-- Work to complete --
Copy out the data exactly, leaving the pictures behind.

**********

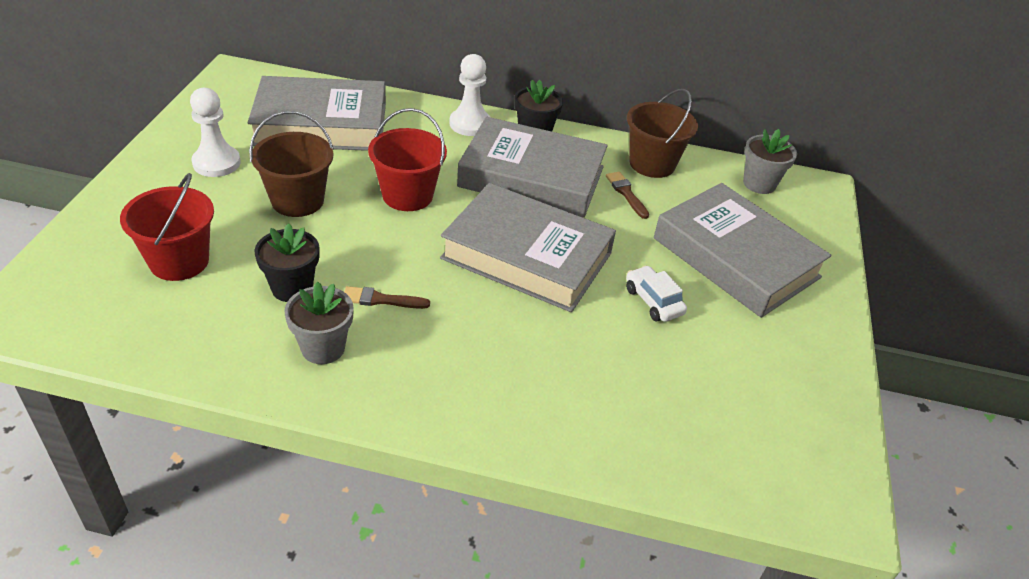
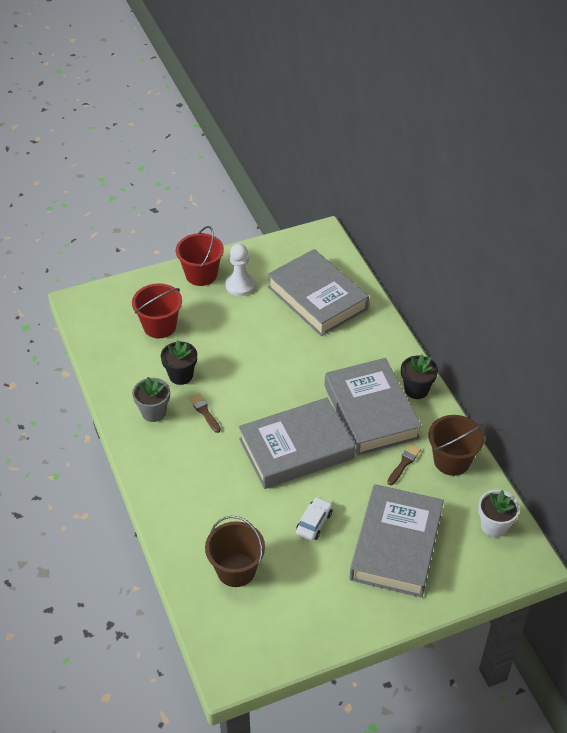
camera: 60 degrees right, 5 degrees up
(297, 200) = (244, 334): brown bucket -> brown bucket (236, 570)
(407, 195) = (294, 371): red bucket -> red bucket (201, 274)
(470, 124) = (392, 356): white pawn -> none
(527, 256) = (296, 449): grey book -> grey book turned 75 degrees clockwise
(759, 184) = (494, 526): grey flower pot -> white flower pot

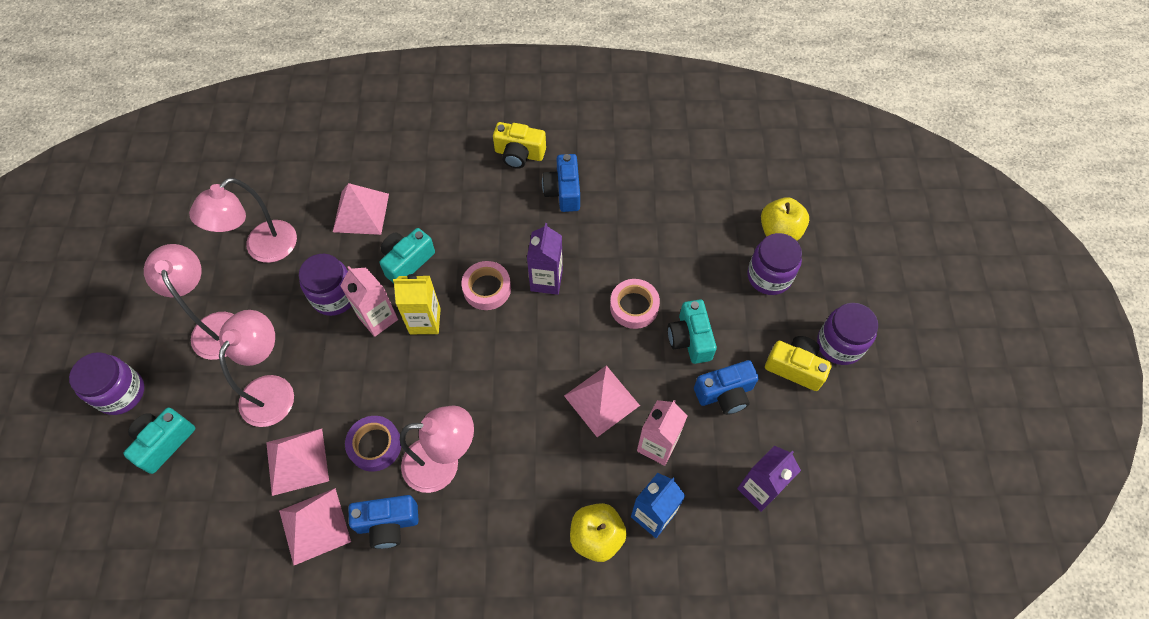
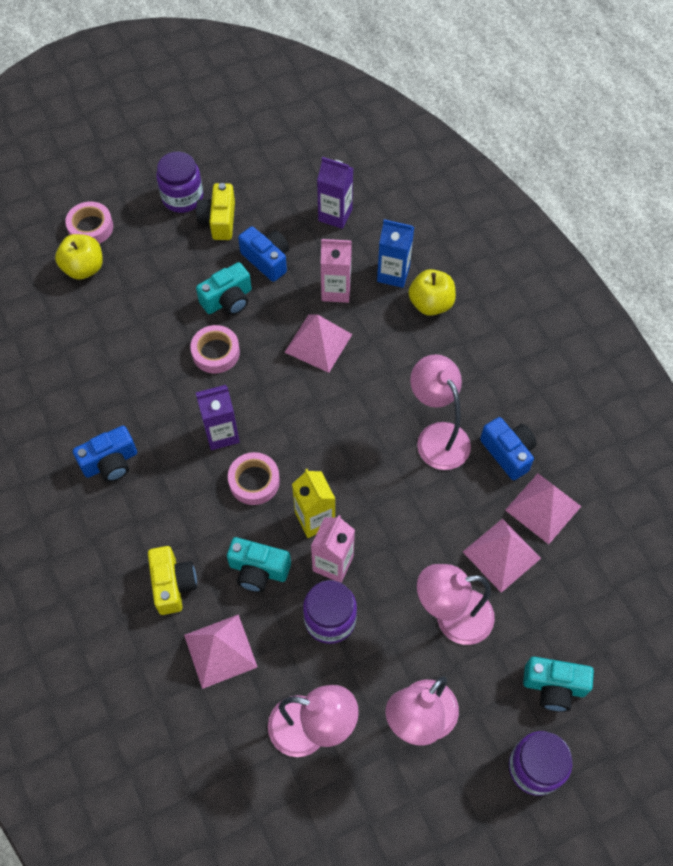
camera: 115 degrees left, 0 degrees up
(375, 445) = (452, 498): purple tape -> none
(519, 154) = (78, 526): yellow camera -> yellow camera (173, 584)
(769, 276) = (137, 262): purple jar -> none
(828, 251) = (90, 227): none -> pink tape

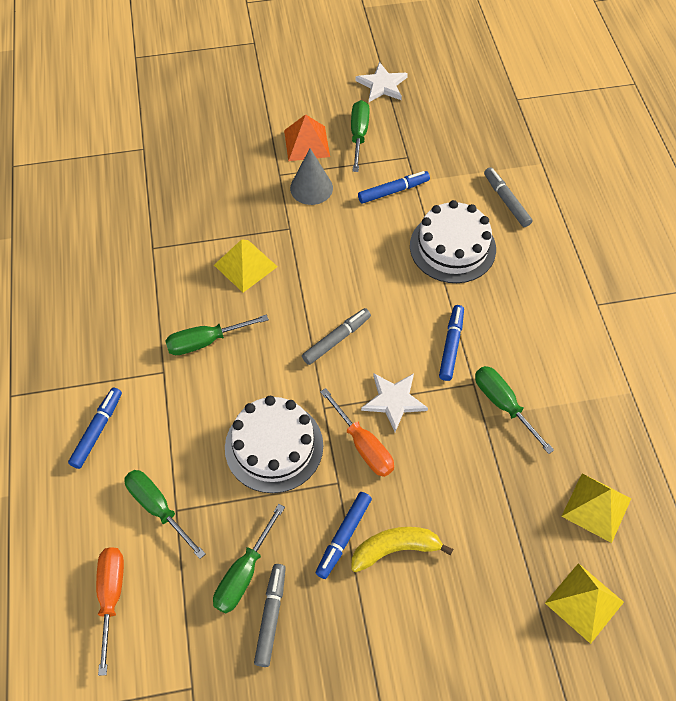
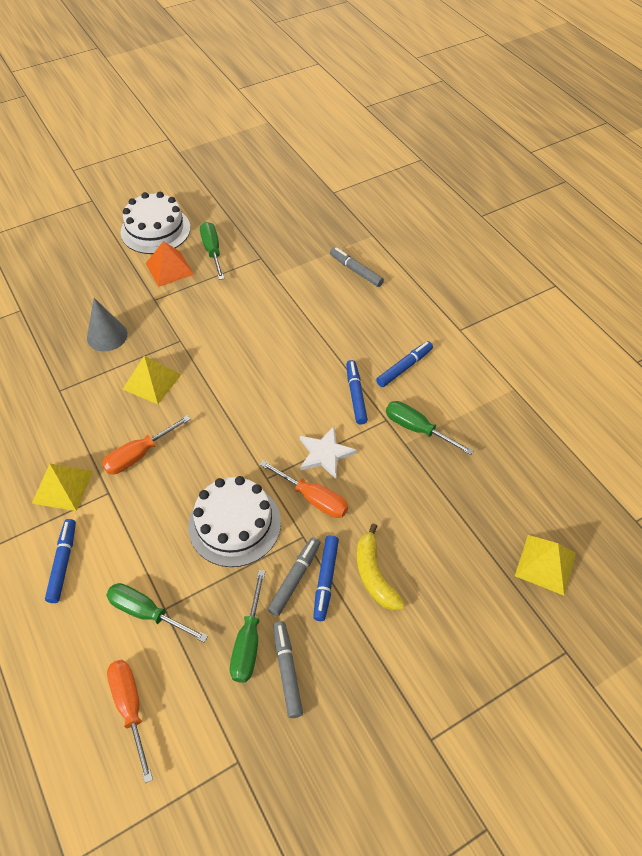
camera: 20 degrees left, 5 degrees down
(205, 342) = (138, 455): green screwdriver -> orange screwdriver
(311, 188) = (187, 303): grey cone -> grey cone (107, 336)
(336, 339) = (256, 419): grey marker -> grey marker (295, 578)
(382, 85) = (217, 208): white star -> none
(393, 191) = (259, 287): blue marker -> blue marker (404, 367)
(395, 549) = (374, 575): yellow banana -> yellow banana turned 75 degrees counterclockwise
(452, 247) = (326, 318): white cake -> white cake (155, 230)
(596, 507) = (524, 485): yellow pyramid -> yellow pyramid (63, 487)

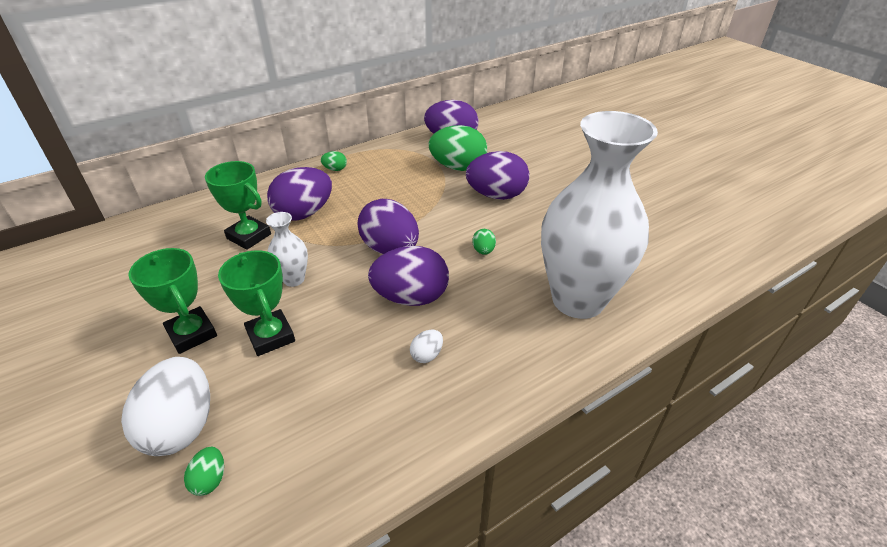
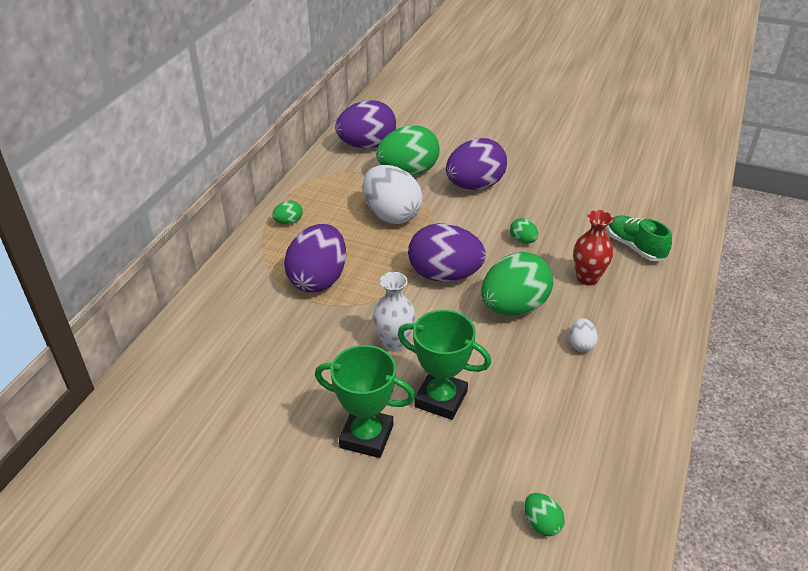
camera: 35 degrees left, 0 degrees up
(181, 426) = (465, 506): white egg -> white egg (391, 215)
(249, 236) = (293, 326): green trophy -> none
(411, 297) = (514, 307): purple egg -> green egg
(501, 305) = (587, 278): none -> red vase
(578, 300) = (635, 247): white vase -> green shoe

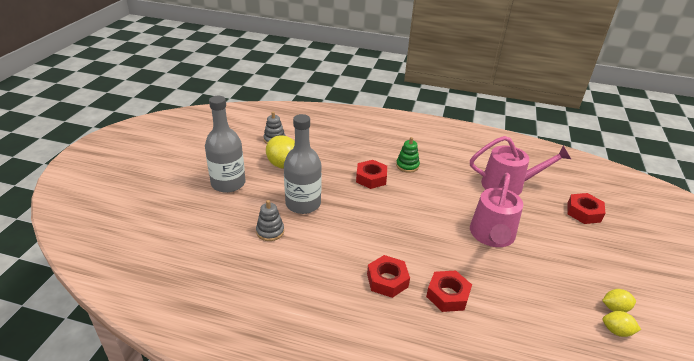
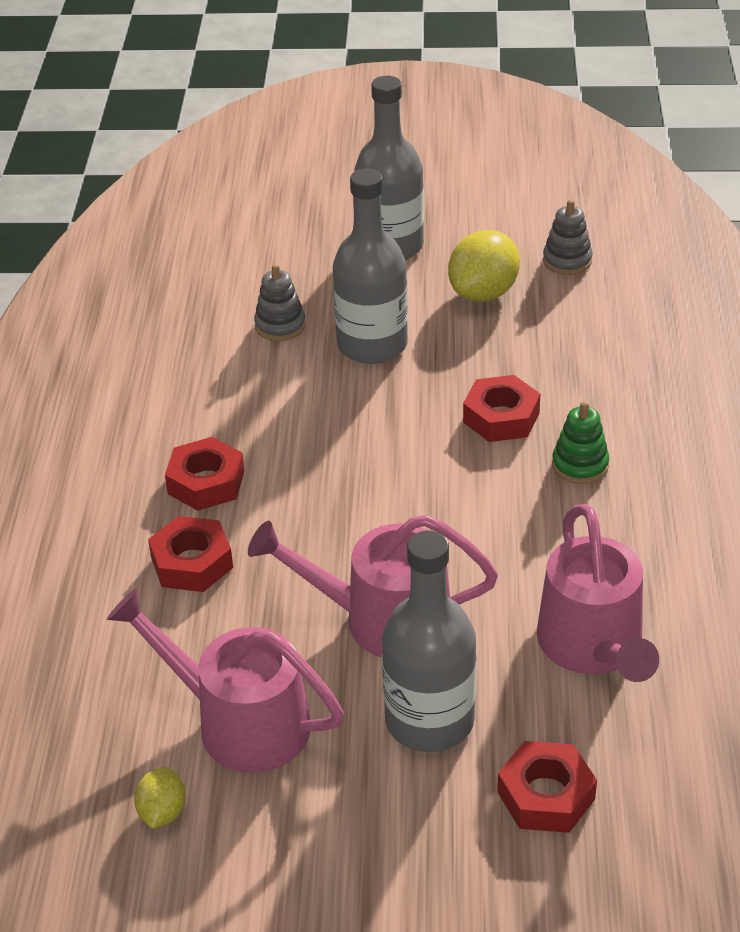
camera: 80 degrees right, 5 degrees up
(549, 234) = (429, 720): none -> grey bottle
(556, 293) = (240, 722): none -> pink watering can
(615, 308) = (225, 818): yellow lemon -> none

**********

-- Solution --
camera: 60 degrees right, 5 degrees up
(297, 200) = (244, 334): brown bucket -> brown bucket (236, 570)
(407, 195) = (294, 371): red bucket -> red bucket (201, 274)
(470, 124) = (392, 356): white pawn -> none
(527, 256) = (296, 449): grey book -> grey book turned 75 degrees clockwise
(759, 184) = (494, 526): grey flower pot -> white flower pot

camera: 115 degrees left, 0 degrees up
(375, 445) = (452, 498): purple tape -> none
(519, 154) = (78, 526): yellow camera -> yellow camera (173, 584)
(769, 276) = (137, 262): purple jar -> none
(828, 251) = (90, 227): none -> pink tape

camera: 20 degrees left, 5 degrees down
(205, 342) = (138, 455): green screwdriver -> orange screwdriver
(311, 188) = (187, 303): grey cone -> grey cone (107, 336)
(336, 339) = (256, 419): grey marker -> grey marker (295, 578)
(382, 85) = (217, 208): white star -> none
(393, 191) = (259, 287): blue marker -> blue marker (404, 367)
(395, 549) = (374, 575): yellow banana -> yellow banana turned 75 degrees counterclockwise
(452, 247) = (326, 318): white cake -> white cake (155, 230)
(596, 507) = (524, 485): yellow pyramid -> yellow pyramid (63, 487)

camera: 35 degrees left, 0 degrees up
(181, 426) = (465, 506): white egg -> white egg (391, 215)
(249, 236) = (293, 326): green trophy -> none
(411, 297) = (514, 307): purple egg -> green egg
(501, 305) = (587, 278): none -> red vase
(578, 300) = (635, 247): white vase -> green shoe

camera: 80 degrees right, 5 degrees up
(549, 234) = (429, 720): none -> grey bottle
(556, 293) = (240, 722): none -> pink watering can
(615, 308) = (225, 818): yellow lemon -> none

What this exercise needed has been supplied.